_Action item:_ Repeat the lines below exactly as written, please, from the line with "tan plate A1:A2" to the line with "tan brick G4", both lines included, and no others.

_Excerpted data:_
##########

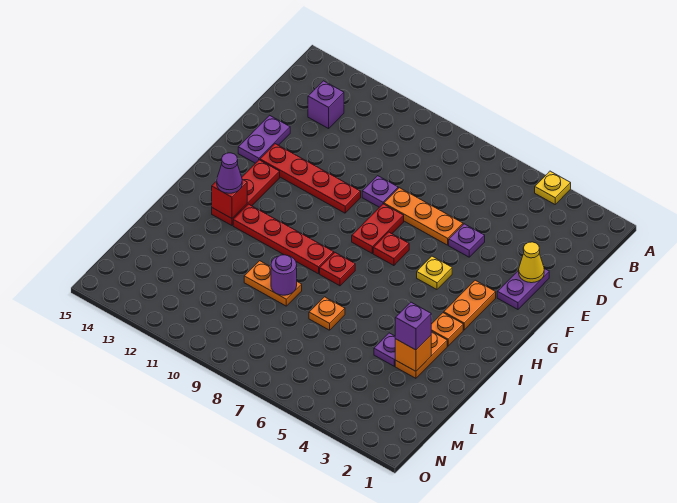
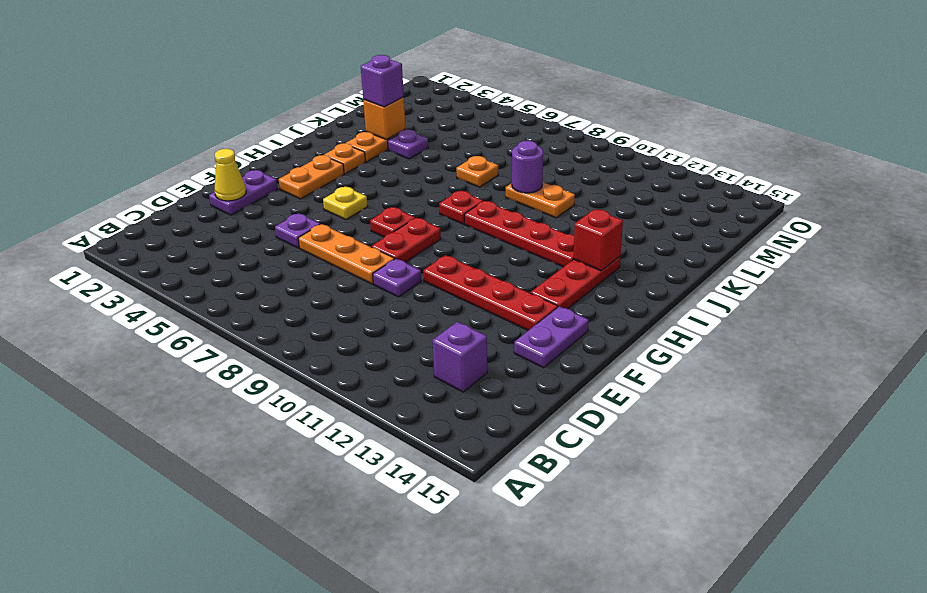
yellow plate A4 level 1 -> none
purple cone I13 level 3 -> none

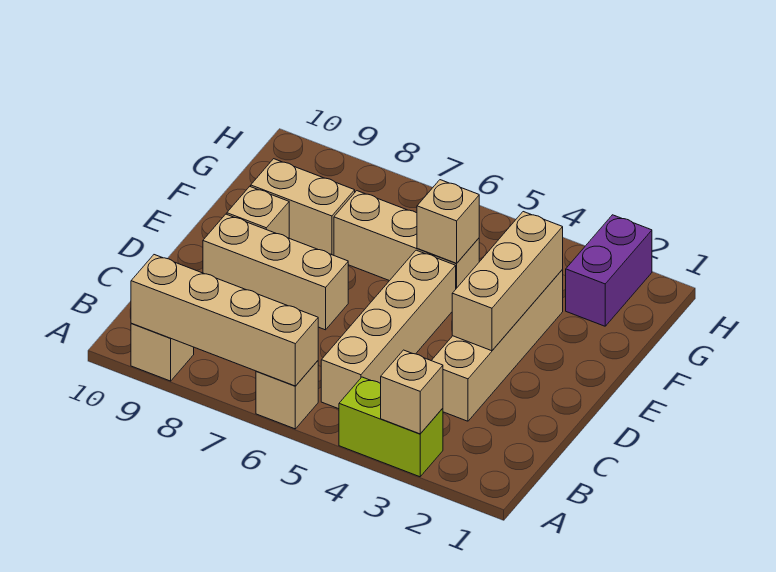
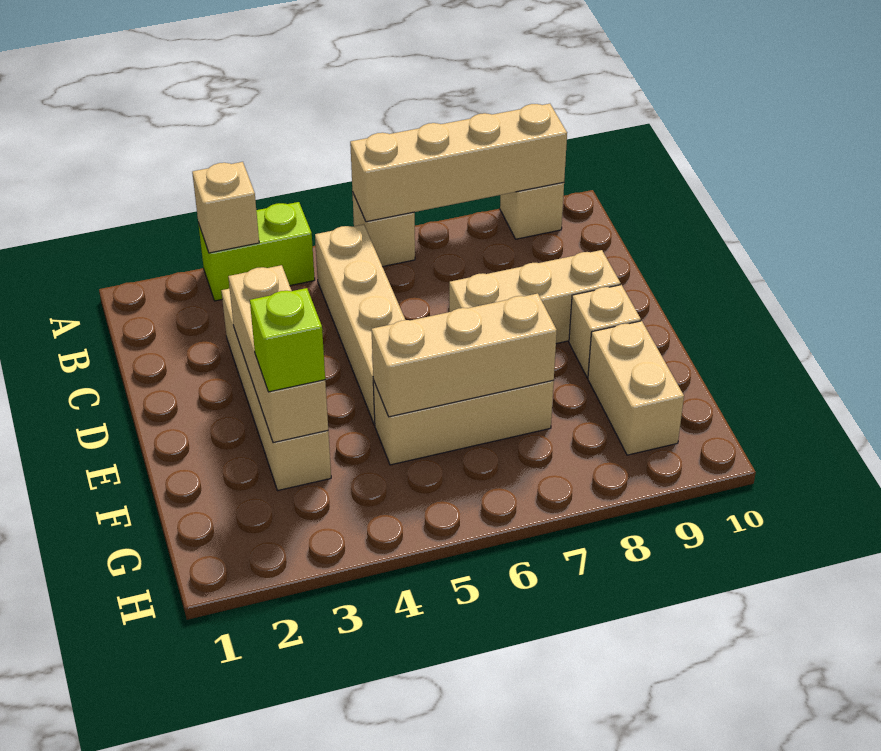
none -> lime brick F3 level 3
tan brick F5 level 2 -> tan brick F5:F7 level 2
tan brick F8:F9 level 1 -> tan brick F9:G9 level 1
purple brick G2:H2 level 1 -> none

##########

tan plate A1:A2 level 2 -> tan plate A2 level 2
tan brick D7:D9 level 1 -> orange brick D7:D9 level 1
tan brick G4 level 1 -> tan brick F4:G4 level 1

##########

_Exercise output:_
tan plate A1:A2 level 2 -> tan plate A2 level 2
tan brick D7:D9 level 1 -> orange brick D7:D9 level 1
tan brick G4 level 1 -> tan brick F4:G4 level 1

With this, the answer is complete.